Exercise description: Would you print the data below exactly, leaving out every picture?

Records:

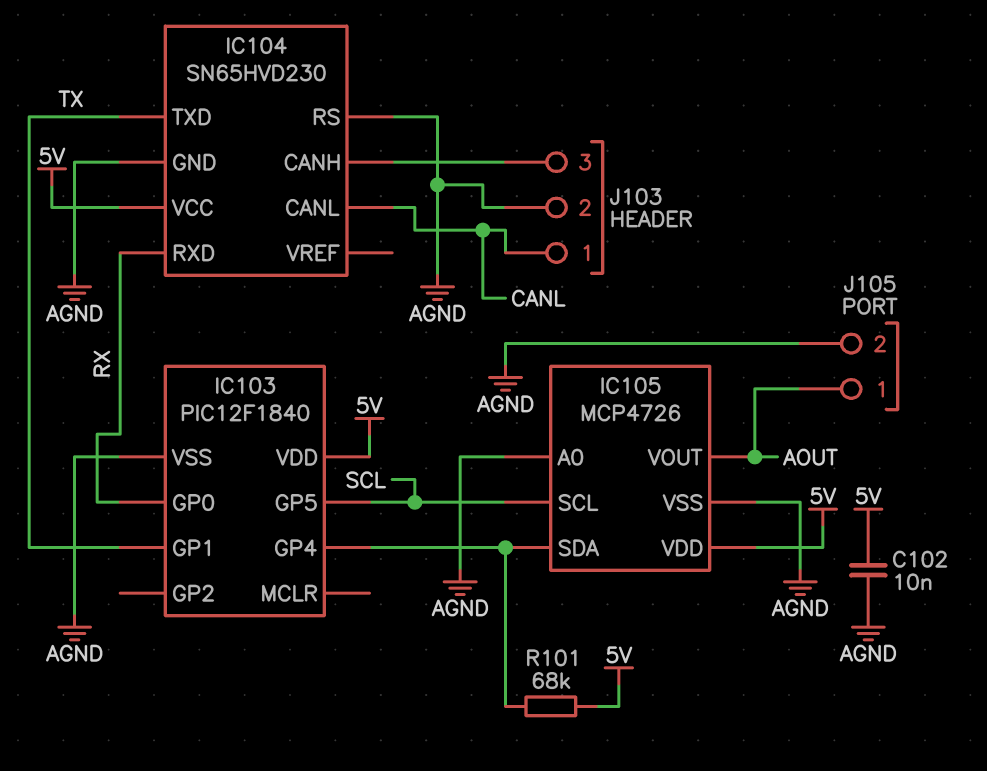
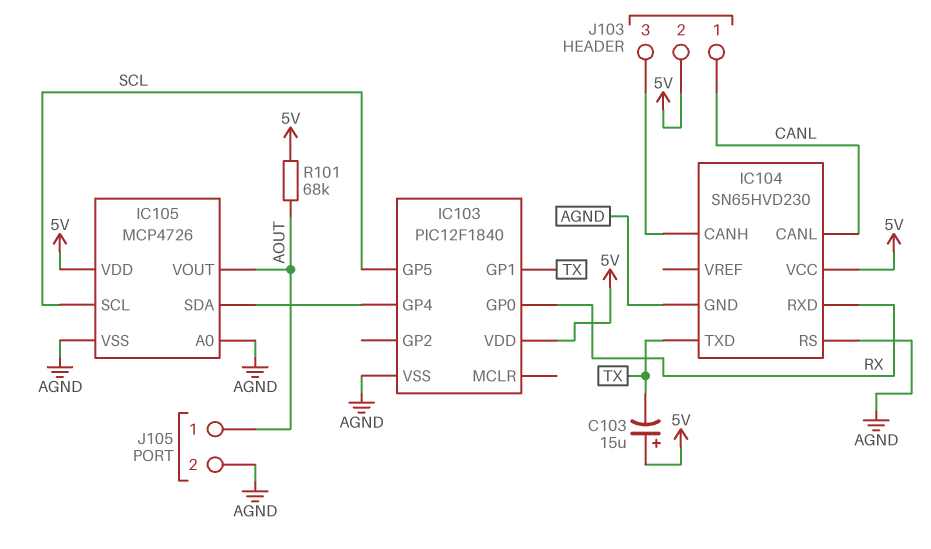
C102: 10nF (5V, AGND) -> none
C103: none -> 15uF (plus 5V, minus TX)
J103 pin 2: AGND -> 5V
R101: 68k (5V, IC103/GP4) -> 68k (5V, AOUT)

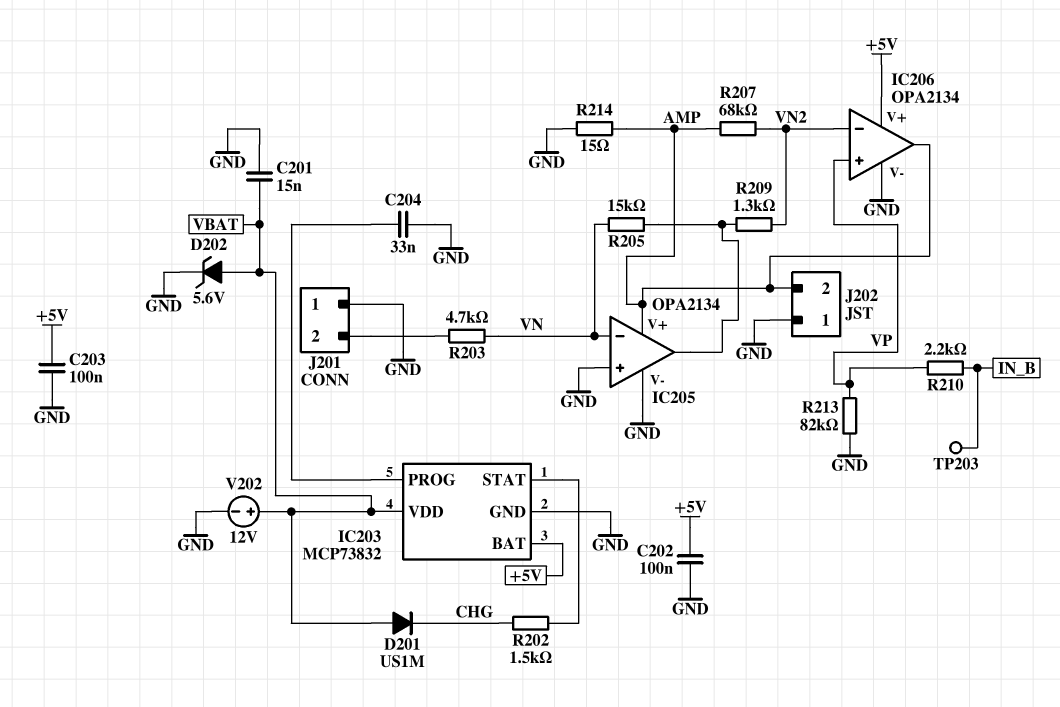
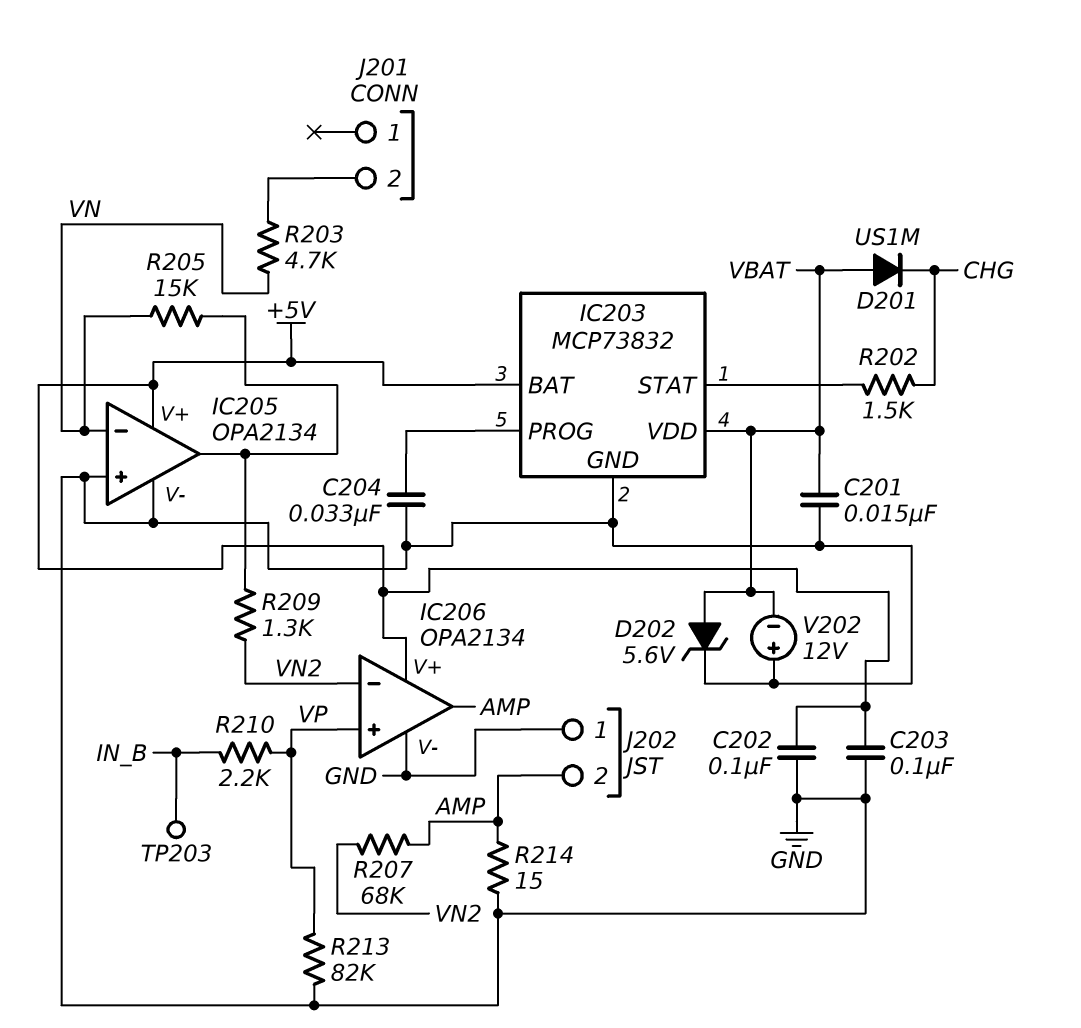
IC205 pin V+: AMP -> +5V
J201 pin 1: GND -> none
V202: 12V (plus VBAT, minus GND) -> 12V (plus GND, minus VBAT)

Exercise result:
C102: 10nF (5V, AGND) -> none
C103: none -> 15uF (plus 5V, minus TX)
J103 pin 2: AGND -> 5V
R101: 68k (5V, IC103/GP4) -> 68k (5V, AOUT)

IC205 pin V+: AMP -> +5V
J201 pin 1: GND -> none
V202: 12V (plus VBAT, minus GND) -> 12V (plus GND, minus VBAT)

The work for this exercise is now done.